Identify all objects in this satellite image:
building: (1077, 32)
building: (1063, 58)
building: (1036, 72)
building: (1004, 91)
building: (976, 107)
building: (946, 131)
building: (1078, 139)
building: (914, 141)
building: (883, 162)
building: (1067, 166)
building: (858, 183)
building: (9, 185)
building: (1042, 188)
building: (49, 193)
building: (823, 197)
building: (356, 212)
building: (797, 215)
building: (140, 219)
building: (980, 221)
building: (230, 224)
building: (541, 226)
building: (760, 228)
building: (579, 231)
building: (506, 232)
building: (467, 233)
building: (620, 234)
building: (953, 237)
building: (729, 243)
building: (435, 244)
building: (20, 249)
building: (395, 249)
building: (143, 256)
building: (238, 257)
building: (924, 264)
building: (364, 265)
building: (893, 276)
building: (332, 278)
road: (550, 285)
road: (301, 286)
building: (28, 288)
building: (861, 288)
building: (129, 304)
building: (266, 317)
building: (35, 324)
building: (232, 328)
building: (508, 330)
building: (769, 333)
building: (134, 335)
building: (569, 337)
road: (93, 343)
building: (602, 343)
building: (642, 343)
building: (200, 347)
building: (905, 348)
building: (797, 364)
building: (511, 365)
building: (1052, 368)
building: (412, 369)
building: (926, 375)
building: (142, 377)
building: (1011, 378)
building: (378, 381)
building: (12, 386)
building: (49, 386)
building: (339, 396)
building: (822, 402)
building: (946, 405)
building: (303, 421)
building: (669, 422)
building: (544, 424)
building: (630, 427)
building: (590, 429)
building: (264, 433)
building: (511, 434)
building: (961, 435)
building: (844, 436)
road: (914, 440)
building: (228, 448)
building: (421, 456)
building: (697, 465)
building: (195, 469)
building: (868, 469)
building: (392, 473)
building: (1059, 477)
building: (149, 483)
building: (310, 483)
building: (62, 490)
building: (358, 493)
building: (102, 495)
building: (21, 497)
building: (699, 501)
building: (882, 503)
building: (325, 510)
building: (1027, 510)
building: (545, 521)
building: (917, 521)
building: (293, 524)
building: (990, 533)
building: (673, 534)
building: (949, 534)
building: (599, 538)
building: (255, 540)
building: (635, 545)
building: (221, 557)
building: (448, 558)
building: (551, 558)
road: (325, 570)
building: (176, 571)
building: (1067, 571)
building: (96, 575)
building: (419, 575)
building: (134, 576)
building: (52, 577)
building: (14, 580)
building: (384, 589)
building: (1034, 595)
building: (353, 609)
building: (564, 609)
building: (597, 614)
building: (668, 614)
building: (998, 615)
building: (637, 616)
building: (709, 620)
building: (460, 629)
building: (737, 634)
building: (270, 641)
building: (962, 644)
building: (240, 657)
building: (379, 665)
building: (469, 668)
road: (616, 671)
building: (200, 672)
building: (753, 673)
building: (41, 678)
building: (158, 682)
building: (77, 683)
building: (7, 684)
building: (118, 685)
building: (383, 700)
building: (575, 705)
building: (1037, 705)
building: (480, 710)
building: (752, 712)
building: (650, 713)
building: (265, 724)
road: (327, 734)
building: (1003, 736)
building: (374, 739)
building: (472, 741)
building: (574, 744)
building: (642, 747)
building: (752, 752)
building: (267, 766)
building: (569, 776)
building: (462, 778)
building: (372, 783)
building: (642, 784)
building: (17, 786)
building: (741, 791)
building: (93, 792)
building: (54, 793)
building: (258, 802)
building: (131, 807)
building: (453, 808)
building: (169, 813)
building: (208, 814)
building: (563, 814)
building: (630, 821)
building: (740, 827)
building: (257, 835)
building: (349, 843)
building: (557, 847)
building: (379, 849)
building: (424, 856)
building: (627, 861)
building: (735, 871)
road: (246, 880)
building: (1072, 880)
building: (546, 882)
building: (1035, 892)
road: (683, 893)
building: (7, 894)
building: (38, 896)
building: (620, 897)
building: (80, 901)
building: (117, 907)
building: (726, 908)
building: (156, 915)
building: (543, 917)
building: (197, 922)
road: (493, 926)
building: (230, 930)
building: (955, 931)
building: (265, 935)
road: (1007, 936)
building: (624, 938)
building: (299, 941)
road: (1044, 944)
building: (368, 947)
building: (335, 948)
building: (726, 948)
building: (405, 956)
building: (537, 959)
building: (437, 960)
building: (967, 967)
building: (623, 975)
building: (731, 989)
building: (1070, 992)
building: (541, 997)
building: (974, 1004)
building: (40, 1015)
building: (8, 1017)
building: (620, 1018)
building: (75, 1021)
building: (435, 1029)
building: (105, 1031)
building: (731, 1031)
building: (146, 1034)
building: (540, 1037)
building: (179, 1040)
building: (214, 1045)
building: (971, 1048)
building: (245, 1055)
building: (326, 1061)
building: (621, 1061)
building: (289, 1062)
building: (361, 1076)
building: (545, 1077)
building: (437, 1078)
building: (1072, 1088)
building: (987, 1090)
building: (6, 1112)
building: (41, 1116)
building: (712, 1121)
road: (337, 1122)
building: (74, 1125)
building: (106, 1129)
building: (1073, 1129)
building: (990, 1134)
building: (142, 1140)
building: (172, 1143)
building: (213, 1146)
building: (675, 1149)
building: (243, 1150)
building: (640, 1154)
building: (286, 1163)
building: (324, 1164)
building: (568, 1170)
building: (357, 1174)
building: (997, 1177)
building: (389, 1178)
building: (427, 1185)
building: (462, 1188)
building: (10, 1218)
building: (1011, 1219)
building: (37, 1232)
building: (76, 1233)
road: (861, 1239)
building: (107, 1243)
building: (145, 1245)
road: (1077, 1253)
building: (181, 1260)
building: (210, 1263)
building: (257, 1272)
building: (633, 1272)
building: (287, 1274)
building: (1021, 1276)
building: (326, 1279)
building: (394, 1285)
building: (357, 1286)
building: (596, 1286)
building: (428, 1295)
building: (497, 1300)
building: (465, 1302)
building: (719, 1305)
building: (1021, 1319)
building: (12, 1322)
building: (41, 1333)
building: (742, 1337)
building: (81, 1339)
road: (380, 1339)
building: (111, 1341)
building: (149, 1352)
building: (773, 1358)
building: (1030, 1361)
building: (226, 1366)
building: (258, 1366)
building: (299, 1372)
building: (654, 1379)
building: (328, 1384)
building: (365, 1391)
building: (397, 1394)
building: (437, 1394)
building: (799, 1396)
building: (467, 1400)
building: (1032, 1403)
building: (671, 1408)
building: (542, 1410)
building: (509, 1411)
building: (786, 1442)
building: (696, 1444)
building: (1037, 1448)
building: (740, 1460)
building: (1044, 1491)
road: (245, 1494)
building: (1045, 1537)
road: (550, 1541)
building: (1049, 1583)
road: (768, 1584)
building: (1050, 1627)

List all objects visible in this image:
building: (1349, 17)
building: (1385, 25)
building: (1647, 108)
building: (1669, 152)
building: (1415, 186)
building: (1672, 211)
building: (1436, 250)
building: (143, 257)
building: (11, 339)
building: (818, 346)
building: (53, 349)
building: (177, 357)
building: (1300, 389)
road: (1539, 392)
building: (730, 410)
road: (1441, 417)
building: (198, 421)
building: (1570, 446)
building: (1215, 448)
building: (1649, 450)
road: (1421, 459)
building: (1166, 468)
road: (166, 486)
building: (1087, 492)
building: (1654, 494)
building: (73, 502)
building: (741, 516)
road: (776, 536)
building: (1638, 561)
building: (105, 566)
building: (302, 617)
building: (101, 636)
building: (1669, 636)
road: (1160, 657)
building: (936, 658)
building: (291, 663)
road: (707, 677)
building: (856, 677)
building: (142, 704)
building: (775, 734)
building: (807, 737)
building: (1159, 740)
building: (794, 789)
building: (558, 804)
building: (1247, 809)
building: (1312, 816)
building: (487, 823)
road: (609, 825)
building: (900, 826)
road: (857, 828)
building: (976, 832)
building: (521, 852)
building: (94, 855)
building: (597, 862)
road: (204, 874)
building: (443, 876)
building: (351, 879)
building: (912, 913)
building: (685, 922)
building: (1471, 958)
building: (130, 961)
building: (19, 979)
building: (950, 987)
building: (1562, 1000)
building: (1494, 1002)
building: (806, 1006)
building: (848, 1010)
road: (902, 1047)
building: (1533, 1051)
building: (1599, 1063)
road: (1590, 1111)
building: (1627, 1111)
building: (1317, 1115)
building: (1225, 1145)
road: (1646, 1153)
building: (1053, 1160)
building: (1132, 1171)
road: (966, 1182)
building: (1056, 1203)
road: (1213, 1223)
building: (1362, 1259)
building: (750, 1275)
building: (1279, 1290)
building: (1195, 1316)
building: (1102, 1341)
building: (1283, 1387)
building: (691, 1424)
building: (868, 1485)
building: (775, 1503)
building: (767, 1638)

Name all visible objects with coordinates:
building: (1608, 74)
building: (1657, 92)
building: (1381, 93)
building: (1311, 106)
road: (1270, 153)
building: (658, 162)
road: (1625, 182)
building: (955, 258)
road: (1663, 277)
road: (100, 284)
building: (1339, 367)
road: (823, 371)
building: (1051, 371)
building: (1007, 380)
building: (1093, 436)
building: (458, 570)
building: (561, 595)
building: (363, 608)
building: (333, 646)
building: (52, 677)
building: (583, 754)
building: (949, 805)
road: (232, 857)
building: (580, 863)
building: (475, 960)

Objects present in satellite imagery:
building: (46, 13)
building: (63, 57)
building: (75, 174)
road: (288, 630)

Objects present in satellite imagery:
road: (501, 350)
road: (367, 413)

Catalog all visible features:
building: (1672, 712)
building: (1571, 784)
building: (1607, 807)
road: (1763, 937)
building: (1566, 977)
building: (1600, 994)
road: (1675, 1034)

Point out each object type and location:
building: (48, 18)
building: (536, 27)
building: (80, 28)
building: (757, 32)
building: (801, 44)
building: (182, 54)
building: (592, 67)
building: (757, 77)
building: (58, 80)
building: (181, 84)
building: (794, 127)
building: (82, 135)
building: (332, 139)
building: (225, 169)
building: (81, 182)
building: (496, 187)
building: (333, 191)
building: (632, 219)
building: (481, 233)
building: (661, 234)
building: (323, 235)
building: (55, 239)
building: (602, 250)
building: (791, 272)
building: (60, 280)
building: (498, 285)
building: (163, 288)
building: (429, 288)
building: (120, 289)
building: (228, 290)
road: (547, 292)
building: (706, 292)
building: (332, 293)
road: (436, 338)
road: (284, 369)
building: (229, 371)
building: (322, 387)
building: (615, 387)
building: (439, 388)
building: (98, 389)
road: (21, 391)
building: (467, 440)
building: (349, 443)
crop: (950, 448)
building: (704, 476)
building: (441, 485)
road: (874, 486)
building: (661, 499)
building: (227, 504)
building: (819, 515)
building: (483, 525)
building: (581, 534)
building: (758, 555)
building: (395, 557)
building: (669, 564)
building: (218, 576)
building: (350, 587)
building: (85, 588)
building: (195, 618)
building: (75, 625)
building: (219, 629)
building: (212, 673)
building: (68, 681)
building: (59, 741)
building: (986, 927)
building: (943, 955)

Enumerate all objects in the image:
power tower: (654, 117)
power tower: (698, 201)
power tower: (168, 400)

..............................

● **REQUIRED WORK**
Your answer should consist of the lines from the listing that hold the word "power".

● **REPLY**
power tower: (654, 117)
power tower: (698, 201)
power tower: (168, 400)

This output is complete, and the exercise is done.